* EXERCISE INPUTS *
────
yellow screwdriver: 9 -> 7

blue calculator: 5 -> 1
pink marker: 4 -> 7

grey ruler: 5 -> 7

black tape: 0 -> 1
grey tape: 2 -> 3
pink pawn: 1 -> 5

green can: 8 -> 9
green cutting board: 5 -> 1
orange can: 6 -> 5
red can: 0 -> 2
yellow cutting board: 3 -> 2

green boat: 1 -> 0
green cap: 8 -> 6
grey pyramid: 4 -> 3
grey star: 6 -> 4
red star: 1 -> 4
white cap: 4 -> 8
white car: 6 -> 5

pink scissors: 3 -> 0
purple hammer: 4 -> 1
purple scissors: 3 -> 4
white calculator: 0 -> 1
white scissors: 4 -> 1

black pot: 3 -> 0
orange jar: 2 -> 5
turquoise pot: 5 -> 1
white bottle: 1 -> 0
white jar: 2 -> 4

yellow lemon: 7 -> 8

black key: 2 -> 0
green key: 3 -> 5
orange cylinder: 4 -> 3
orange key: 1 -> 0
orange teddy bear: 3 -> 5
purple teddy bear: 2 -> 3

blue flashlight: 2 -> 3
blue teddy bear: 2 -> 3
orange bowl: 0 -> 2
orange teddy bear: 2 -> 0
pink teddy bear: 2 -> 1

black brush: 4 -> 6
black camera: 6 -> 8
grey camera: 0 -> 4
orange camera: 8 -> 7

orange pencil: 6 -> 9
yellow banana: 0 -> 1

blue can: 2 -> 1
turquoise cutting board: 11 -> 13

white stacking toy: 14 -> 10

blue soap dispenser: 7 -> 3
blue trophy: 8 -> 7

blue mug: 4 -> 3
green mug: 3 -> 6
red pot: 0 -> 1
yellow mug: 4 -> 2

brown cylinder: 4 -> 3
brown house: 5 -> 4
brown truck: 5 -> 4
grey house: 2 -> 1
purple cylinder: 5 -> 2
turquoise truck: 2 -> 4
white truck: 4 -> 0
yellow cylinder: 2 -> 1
────
* THE TASK *
Every line from the one holding "orange teddy bear: 3 -> 5" through the final line of the listing must be echoed exactly; leave out all other lines.

* OUTPUT FOR THIS EXERCISE *
orange teddy bear: 3 -> 5
purple teddy bear: 2 -> 3

blue flashlight: 2 -> 3
blue teddy bear: 2 -> 3
orange bowl: 0 -> 2
orange teddy bear: 2 -> 0
pink teddy bear: 2 -> 1

black brush: 4 -> 6
black camera: 6 -> 8
grey camera: 0 -> 4
orange camera: 8 -> 7

orange pencil: 6 -> 9
yellow banana: 0 -> 1

blue can: 2 -> 1
turquoise cutting board: 11 -> 13

white stacking toy: 14 -> 10

blue soap dispenser: 7 -> 3
blue trophy: 8 -> 7

blue mug: 4 -> 3
green mug: 3 -> 6
red pot: 0 -> 1
yellow mug: 4 -> 2

brown cylinder: 4 -> 3
brown house: 5 -> 4
brown truck: 5 -> 4
grey house: 2 -> 1
purple cylinder: 5 -> 2
turquoise truck: 2 -> 4
white truck: 4 -> 0
yellow cylinder: 2 -> 1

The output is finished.